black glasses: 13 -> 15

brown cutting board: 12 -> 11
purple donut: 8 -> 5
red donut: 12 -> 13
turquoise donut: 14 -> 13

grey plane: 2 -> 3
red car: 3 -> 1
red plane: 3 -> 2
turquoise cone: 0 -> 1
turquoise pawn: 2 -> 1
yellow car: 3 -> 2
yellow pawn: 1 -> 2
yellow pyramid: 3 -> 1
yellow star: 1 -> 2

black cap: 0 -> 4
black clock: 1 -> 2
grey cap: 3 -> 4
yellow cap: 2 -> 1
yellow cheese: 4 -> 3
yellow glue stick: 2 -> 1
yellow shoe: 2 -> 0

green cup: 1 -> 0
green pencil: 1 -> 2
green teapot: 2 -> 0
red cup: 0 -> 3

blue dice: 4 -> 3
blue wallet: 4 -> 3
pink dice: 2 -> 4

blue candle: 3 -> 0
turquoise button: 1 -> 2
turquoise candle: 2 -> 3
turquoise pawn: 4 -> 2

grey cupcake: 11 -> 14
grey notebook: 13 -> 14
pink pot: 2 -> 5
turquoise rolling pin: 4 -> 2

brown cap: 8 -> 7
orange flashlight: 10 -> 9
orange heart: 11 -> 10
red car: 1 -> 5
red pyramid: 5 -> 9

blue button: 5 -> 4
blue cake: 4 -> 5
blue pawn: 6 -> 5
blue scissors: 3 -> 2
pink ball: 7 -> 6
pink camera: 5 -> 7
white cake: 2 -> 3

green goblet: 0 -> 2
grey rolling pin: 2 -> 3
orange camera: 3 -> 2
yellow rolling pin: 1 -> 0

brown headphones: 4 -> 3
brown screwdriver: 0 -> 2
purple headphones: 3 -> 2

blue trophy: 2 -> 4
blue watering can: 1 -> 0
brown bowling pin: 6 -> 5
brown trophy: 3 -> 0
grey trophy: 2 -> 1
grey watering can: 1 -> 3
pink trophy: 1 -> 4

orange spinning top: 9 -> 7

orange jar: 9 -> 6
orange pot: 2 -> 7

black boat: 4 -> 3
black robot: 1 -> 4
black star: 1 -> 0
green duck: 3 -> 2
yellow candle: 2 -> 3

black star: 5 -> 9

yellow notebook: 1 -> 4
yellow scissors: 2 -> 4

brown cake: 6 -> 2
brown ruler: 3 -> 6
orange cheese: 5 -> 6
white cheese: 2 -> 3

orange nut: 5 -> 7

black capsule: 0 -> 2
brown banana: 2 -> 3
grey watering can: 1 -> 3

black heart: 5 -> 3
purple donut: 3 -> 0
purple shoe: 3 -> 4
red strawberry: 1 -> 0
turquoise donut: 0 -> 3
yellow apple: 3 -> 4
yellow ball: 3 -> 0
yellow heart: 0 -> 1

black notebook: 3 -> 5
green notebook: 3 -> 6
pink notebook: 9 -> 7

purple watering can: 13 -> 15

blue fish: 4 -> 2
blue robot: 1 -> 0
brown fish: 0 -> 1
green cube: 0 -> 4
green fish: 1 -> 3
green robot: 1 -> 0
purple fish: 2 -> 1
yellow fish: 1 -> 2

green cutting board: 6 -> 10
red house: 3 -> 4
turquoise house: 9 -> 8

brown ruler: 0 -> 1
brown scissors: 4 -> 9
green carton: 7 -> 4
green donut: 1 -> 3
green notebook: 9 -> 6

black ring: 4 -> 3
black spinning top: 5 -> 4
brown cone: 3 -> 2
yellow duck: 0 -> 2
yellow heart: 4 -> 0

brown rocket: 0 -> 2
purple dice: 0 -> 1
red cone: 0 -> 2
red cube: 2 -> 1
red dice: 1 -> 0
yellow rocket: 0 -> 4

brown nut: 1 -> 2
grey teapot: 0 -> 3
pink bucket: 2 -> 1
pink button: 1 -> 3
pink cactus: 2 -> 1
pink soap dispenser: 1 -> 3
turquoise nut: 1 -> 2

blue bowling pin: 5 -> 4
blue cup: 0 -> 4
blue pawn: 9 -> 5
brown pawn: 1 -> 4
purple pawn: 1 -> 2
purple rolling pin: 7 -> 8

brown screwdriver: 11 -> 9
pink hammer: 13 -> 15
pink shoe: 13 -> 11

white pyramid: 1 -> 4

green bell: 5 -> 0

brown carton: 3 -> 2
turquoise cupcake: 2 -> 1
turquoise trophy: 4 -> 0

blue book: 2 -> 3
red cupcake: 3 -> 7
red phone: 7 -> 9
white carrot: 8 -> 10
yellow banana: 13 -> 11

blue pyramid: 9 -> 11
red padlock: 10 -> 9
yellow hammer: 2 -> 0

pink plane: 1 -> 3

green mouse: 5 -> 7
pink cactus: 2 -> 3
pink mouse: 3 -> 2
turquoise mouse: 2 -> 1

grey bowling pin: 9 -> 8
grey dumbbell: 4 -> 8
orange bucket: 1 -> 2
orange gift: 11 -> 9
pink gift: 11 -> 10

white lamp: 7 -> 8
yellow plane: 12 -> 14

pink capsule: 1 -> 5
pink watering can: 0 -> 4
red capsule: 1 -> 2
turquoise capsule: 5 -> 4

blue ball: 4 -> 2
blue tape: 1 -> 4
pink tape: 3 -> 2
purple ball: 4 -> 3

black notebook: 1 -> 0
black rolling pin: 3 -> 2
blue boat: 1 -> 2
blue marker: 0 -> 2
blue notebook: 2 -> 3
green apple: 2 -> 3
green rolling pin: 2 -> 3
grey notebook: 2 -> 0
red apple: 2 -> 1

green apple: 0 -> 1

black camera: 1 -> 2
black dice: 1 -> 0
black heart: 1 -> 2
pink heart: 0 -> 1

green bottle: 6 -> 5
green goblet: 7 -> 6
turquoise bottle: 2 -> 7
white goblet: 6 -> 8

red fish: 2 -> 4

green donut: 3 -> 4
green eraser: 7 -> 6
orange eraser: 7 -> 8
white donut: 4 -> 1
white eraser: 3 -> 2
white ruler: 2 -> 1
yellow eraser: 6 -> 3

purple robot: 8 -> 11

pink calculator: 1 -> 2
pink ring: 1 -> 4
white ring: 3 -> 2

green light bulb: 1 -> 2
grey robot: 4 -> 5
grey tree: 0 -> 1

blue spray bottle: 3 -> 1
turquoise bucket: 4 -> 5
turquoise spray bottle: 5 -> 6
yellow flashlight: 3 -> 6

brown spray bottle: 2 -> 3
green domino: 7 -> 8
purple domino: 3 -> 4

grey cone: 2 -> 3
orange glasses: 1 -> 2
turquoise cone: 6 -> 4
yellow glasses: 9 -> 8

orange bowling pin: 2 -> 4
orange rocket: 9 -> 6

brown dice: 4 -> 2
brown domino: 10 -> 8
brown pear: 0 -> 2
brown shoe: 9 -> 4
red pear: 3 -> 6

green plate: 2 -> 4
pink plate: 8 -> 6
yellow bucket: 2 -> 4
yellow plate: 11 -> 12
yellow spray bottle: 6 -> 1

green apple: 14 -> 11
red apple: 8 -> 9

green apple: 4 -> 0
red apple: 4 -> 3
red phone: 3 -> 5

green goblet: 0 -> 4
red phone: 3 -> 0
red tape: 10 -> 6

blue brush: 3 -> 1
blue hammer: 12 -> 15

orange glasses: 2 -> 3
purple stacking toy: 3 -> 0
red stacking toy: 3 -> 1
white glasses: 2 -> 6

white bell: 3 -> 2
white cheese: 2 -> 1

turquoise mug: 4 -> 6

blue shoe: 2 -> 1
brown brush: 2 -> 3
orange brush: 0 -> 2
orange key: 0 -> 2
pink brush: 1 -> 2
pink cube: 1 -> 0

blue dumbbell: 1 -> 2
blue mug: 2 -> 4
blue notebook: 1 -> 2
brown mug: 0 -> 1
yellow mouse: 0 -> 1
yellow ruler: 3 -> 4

** WORK INSTRUCTION **
Find where the line with "brown dice: 4 -> 2" sits in the material above, then copy exactly from it through the line with "red tape: 10 -> 6". Add no other line.

** SOLUTION FOR THIS PROBLEM **
brown dice: 4 -> 2
brown domino: 10 -> 8
brown pear: 0 -> 2
brown shoe: 9 -> 4
red pear: 3 -> 6

green plate: 2 -> 4
pink plate: 8 -> 6
yellow bucket: 2 -> 4
yellow plate: 11 -> 12
yellow spray bottle: 6 -> 1

green apple: 14 -> 11
red apple: 8 -> 9

green apple: 4 -> 0
red apple: 4 -> 3
red phone: 3 -> 5

green goblet: 0 -> 4
red phone: 3 -> 0
red tape: 10 -> 6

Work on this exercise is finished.